WHAT THE EXERCISE ASKS:
In this exercise, retype exactly and only the lines from the top of the entries below through the line that holds "LS201: speaker 32R", omitting pictures.
-- Opening Marker --
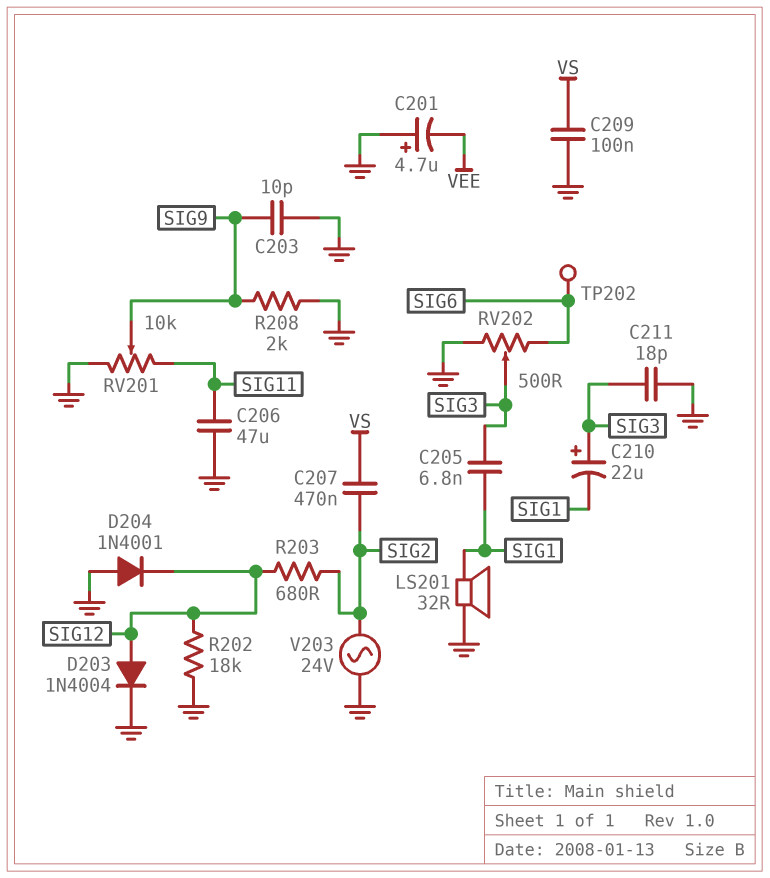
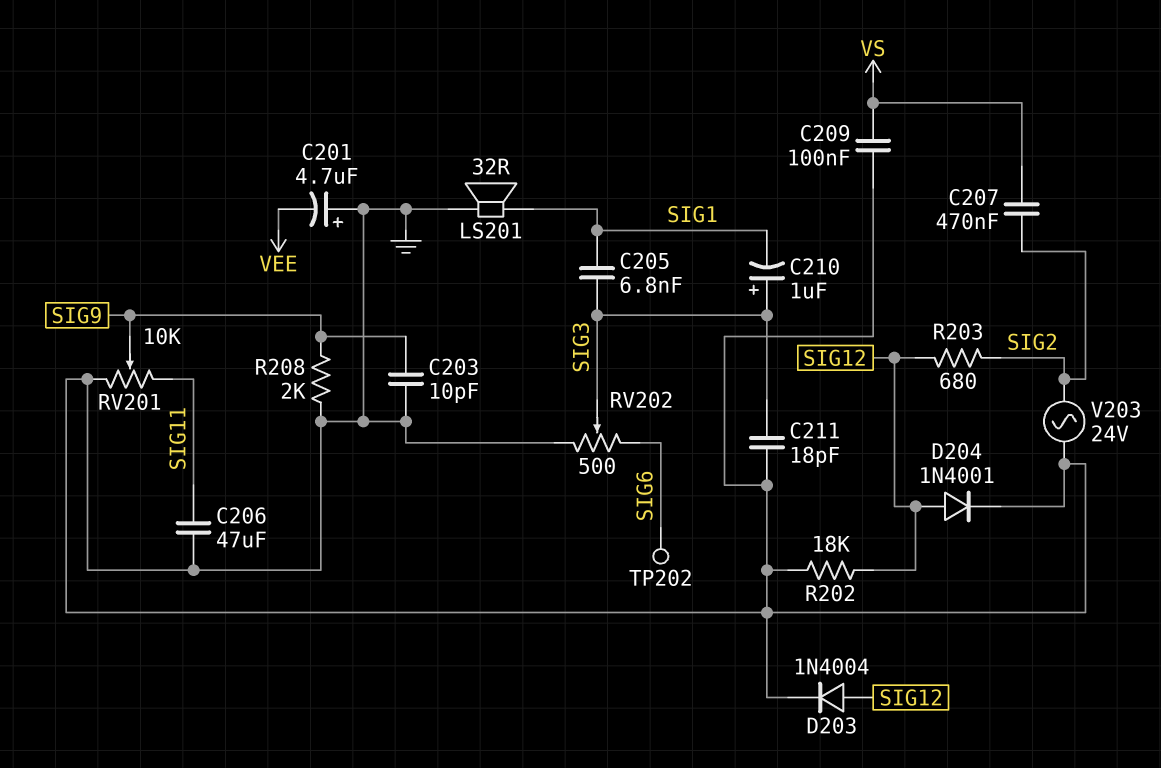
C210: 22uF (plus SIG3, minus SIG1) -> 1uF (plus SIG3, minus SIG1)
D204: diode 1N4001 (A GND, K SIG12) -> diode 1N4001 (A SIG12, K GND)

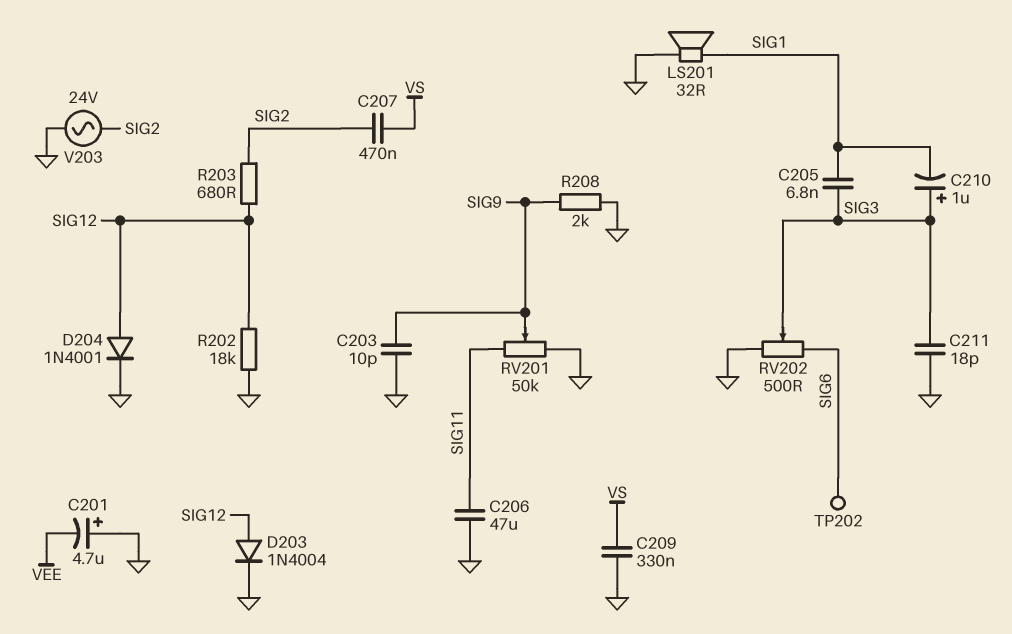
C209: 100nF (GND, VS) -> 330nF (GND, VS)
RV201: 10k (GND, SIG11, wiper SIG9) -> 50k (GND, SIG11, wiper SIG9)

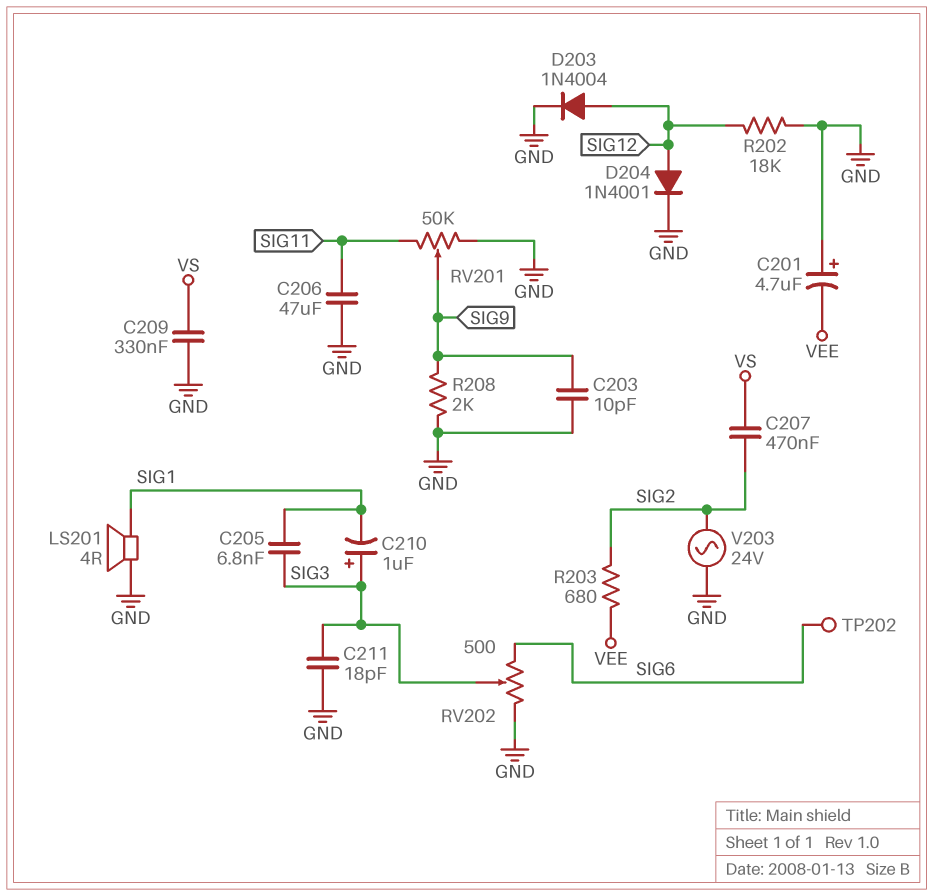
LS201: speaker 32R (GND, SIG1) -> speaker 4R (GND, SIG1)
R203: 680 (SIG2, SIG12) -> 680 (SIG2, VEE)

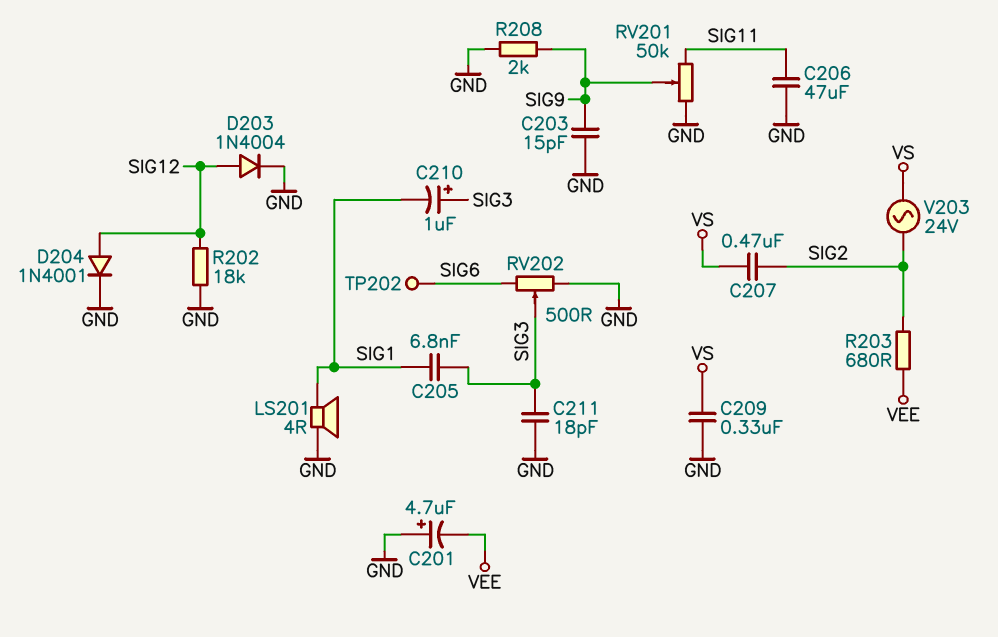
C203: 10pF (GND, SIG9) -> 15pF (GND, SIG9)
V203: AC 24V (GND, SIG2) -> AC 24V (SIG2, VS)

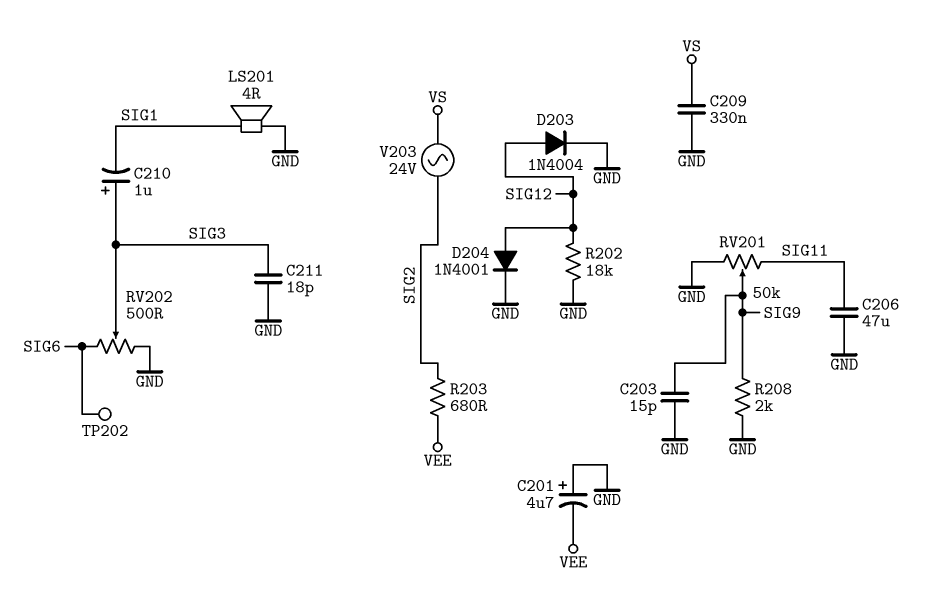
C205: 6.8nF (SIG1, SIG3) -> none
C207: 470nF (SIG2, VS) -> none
-- Closing Marker --
SOLUTION FOR THIS EXERCISE:
C210: 22uF (plus SIG3, minus SIG1) -> 1uF (plus SIG3, minus SIG1)
D204: diode 1N4001 (A GND, K SIG12) -> diode 1N4001 (A SIG12, K GND)

C209: 100nF (GND, VS) -> 330nF (GND, VS)
RV201: 10k (GND, SIG11, wiper SIG9) -> 50k (GND, SIG11, wiper SIG9)

LS201: speaker 32R (GND, SIG1) -> speaker 4R (GND, SIG1)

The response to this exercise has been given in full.